## EXERCISE
Would it be possible to write out each entry below exactly, without the pictures?

------ DATASET EXTRACT ------

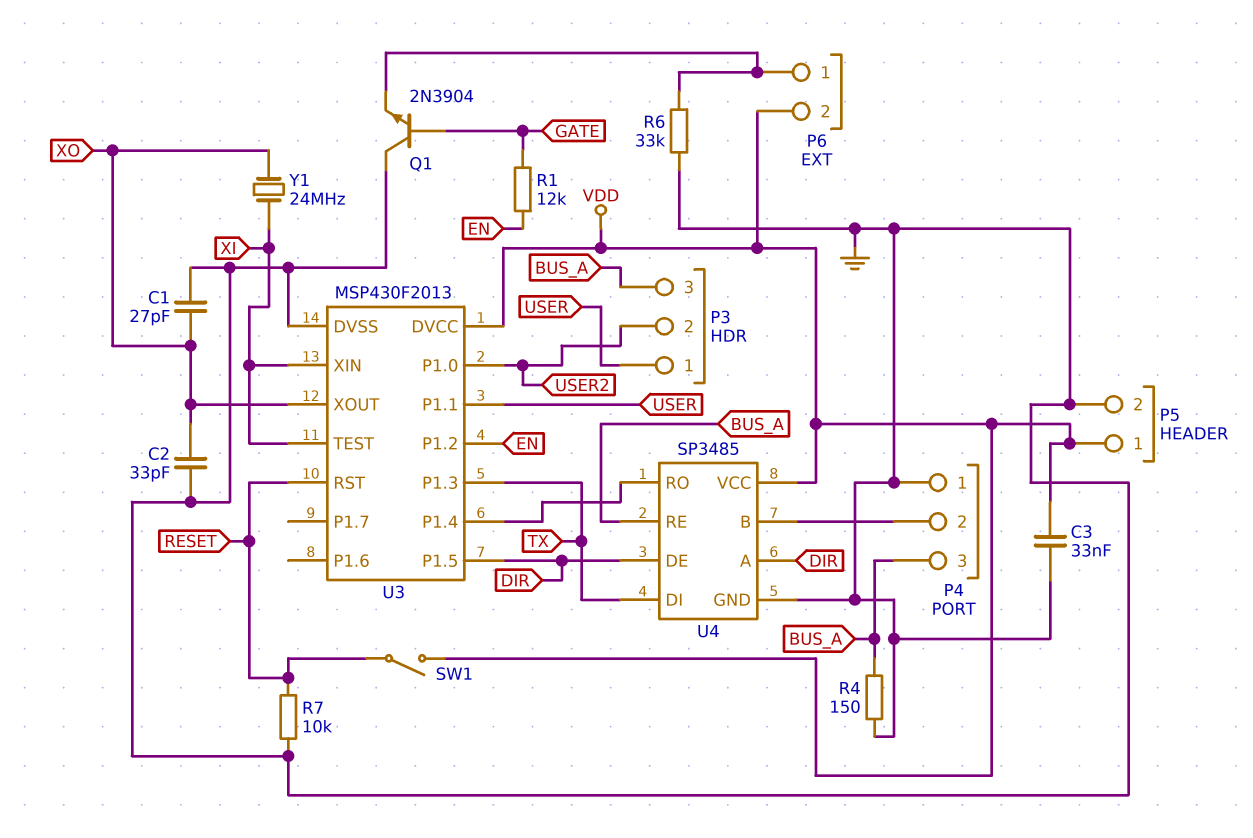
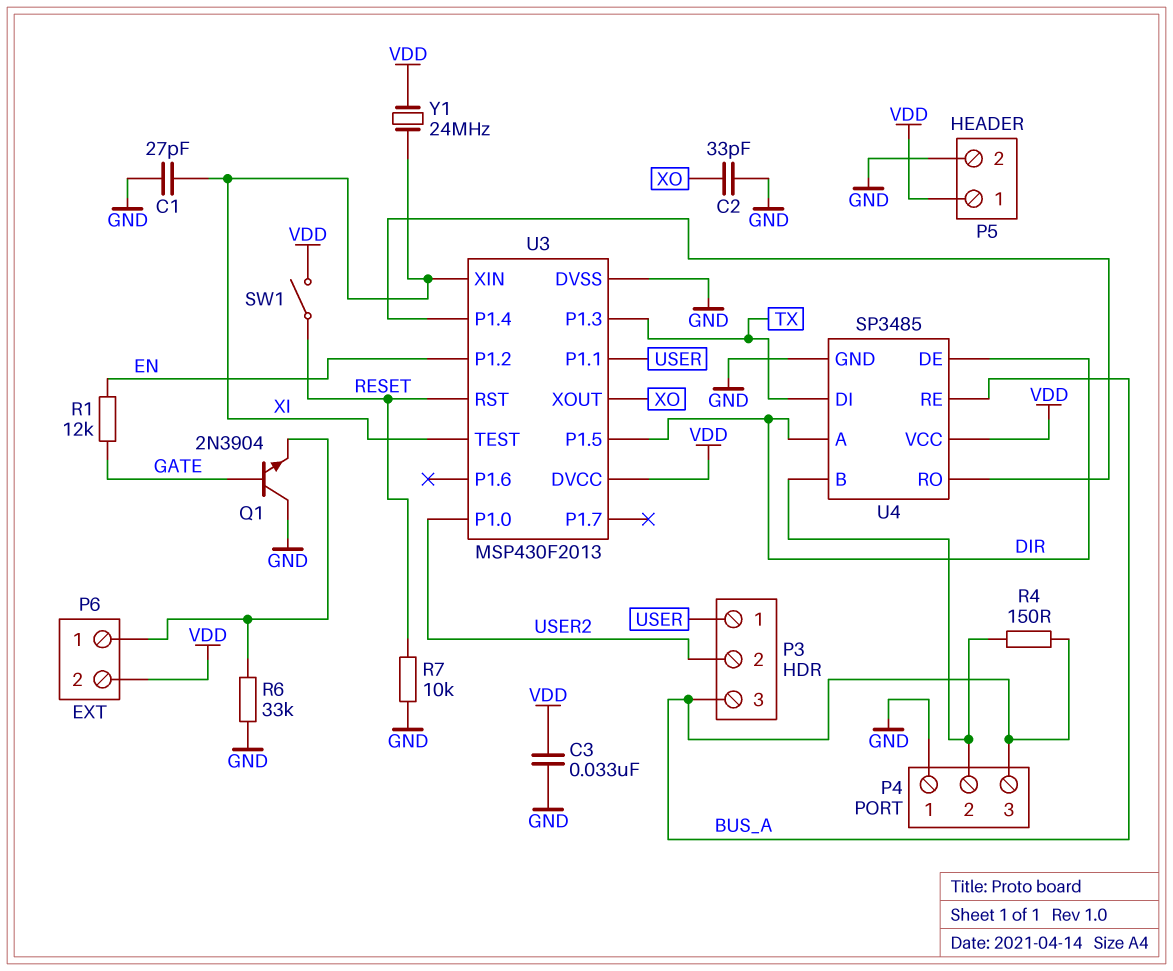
C1: 27pF (GND, XO) -> 27pF (GND, XI)
R4: 150 (BUS_A, GND) -> 150 (BUS_A, P4/2)
Y1: 24MHz (XI, XO) -> 24MHz (VDD, XI)

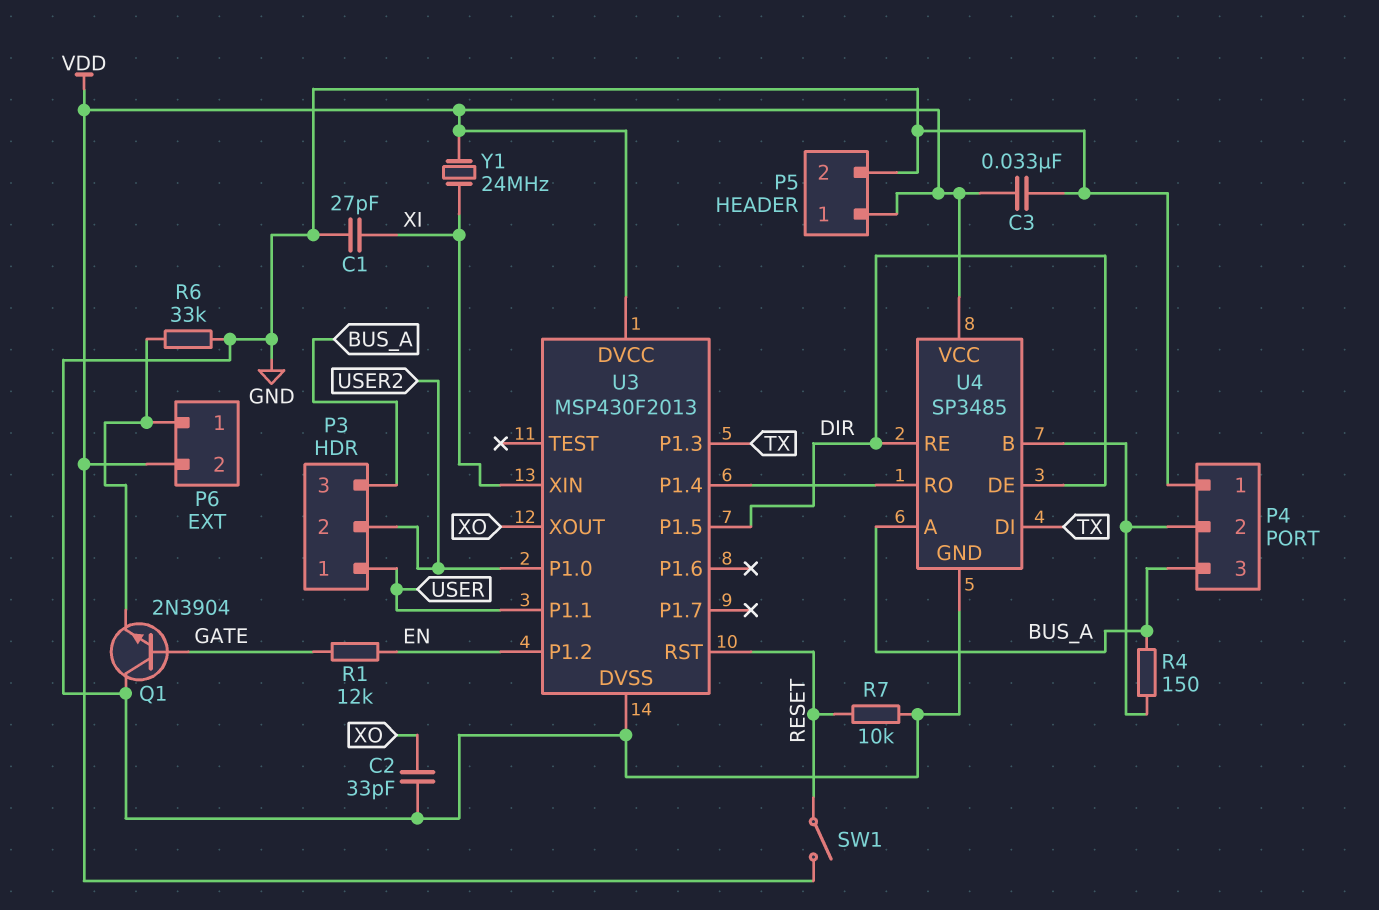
U3 pin TEST: XI -> none
U4 pin A: DIR -> BUS_A
U4 pin RE: BUS_A -> DIR

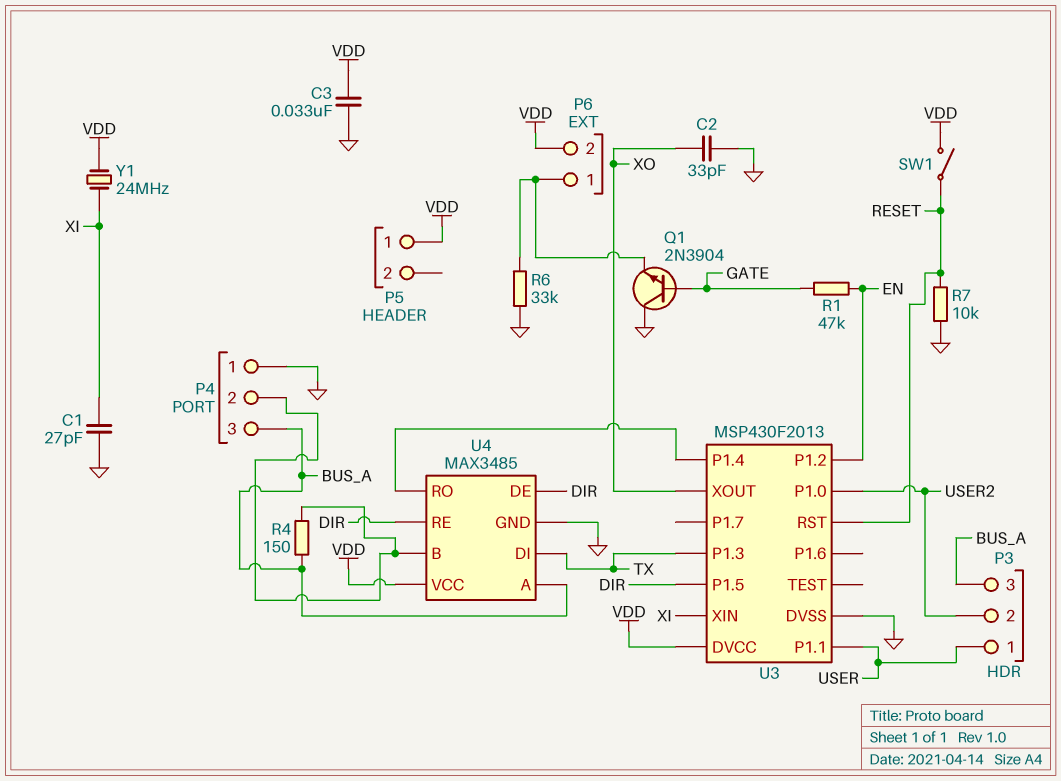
P5 pin 2: GND -> none
R1: 12k (EN, GATE) -> 47k (EN, GATE)
U4: SP3485 -> MAX3485

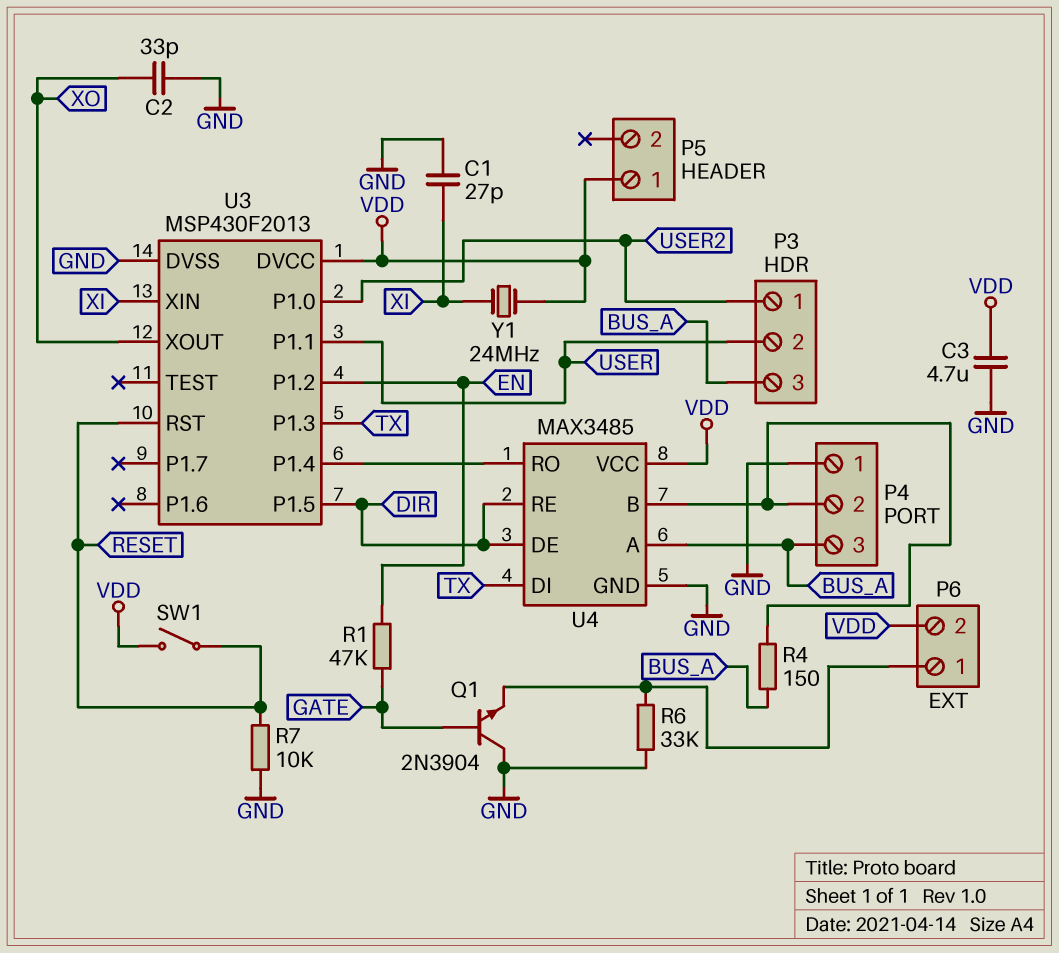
C3: 33nF (GND, VDD) -> 4.7uF (GND, VDD)
P3 pin 1: USER -> USER2
P3 pin 2: USER2 -> USER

------

## TASK OUTPUT
C1: 27pF (GND, XO) -> 27pF (GND, XI)
R4: 150 (BUS_A, GND) -> 150 (BUS_A, P4/2)
Y1: 24MHz (XI, XO) -> 24MHz (VDD, XI)

U3 pin TEST: XI -> none
U4 pin A: DIR -> BUS_A
U4 pin RE: BUS_A -> DIR

P5 pin 2: GND -> none
R1: 12k (EN, GATE) -> 47k (EN, GATE)
U4: SP3485 -> MAX3485

C3: 33nF (GND, VDD) -> 4.7uF (GND, VDD)
P3 pin 1: USER -> USER2
P3 pin 2: USER2 -> USER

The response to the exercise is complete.